--- Exercise data Enclosed Below ---
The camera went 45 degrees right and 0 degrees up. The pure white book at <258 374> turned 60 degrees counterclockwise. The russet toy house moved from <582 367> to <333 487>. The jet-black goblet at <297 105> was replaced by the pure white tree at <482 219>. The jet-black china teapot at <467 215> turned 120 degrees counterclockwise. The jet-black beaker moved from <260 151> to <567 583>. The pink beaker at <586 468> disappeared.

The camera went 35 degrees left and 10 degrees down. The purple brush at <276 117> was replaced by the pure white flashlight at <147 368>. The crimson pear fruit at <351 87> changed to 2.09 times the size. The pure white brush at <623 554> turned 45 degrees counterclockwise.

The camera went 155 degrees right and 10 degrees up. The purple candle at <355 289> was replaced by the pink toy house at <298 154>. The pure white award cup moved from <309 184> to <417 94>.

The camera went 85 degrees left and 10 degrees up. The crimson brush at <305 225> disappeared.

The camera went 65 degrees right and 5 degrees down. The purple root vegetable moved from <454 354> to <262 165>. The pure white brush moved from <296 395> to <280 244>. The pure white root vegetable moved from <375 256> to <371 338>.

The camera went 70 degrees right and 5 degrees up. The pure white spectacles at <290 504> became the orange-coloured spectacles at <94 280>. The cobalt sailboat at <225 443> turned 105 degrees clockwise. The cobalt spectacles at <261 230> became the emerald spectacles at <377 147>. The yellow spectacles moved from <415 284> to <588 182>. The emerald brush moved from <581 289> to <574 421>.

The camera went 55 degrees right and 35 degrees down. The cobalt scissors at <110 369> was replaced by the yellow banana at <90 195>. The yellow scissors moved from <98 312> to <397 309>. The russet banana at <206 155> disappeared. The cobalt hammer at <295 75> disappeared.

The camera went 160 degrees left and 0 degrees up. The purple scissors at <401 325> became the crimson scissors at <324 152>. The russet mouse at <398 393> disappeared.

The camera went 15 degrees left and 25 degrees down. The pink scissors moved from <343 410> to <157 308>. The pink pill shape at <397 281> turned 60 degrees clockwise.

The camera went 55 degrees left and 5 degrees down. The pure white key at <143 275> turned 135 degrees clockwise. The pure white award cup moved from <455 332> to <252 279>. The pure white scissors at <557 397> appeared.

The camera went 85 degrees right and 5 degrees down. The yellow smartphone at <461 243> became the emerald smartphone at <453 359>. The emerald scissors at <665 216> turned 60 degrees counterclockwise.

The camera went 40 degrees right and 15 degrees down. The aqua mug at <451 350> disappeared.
--- End of Enclosed Exercise data ---
- Task directions
The reply is to be an exact repeat of the records above.

- Solution below
The camera went 45 degrees right and 0 degrees up. The pure white book at <258 374> turned 60 degrees counterclockwise. The russet toy house moved from <582 367> to <333 487>. The jet-black goblet at <297 105> was replaced by the pure white tree at <482 219>. The jet-black china teapot at <467 215> turned 120 degrees counterclockwise. The jet-black beaker moved from <260 151> to <567 583>. The pink beaker at <586 468> disappeared.

The camera went 35 degrees left and 10 degrees down. The purple brush at <276 117> was replaced by the pure white flashlight at <147 368>. The crimson pear fruit at <351 87> changed to 2.09 times the size. The pure white brush at <623 554> turned 45 degrees counterclockwise.

The camera went 155 degrees right and 10 degrees up. The purple candle at <355 289> was replaced by the pink toy house at <298 154>. The pure white award cup moved from <309 184> to <417 94>.

The camera went 85 degrees left and 10 degrees up. The crimson brush at <305 225> disappeared.

The camera went 65 degrees right and 5 degrees down. The purple root vegetable moved from <454 354> to <262 165>. The pure white brush moved from <296 395> to <280 244>. The pure white root vegetable moved from <375 256> to <371 338>.

The camera went 70 degrees right and 5 degrees up. The pure white spectacles at <290 504> became the orange-coloured spectacles at <94 280>. The cobalt sailboat at <225 443> turned 105 degrees clockwise. The cobalt spectacles at <261 230> became the emerald spectacles at <377 147>. The yellow spectacles moved from <415 284> to <588 182>. The emerald brush moved from <581 289> to <574 421>.

The camera went 55 degrees right and 35 degrees down. The cobalt scissors at <110 369> was replaced by the yellow banana at <90 195>. The yellow scissors moved from <98 312> to <397 309>. The russet banana at <206 155> disappeared. The cobalt hammer at <295 75> disappeared.

The camera went 160 degrees left and 0 degrees up. The purple scissors at <401 325> became the crimson scissors at <324 152>. The russet mouse at <398 393> disappeared.

The camera went 15 degrees left and 25 degrees down. The pink scissors moved from <343 410> to <157 308>. The pink pill shape at <397 281> turned 60 degrees clockwise.

The camera went 55 degrees left and 5 degrees down. The pure white key at <143 275> turned 135 degrees clockwise. The pure white award cup moved from <455 332> to <252 279>. The pure white scissors at <557 397> appeared.

The camera went 85 degrees right and 5 degrees down. The yellow smartphone at <461 243> became the emerald smartphone at <453 359>. The emerald scissors at <665 216> turned 60 degrees counterclockwise.

The camera went 40 degrees right and 15 degrees down. The aqua mug at <451 350> disappeared.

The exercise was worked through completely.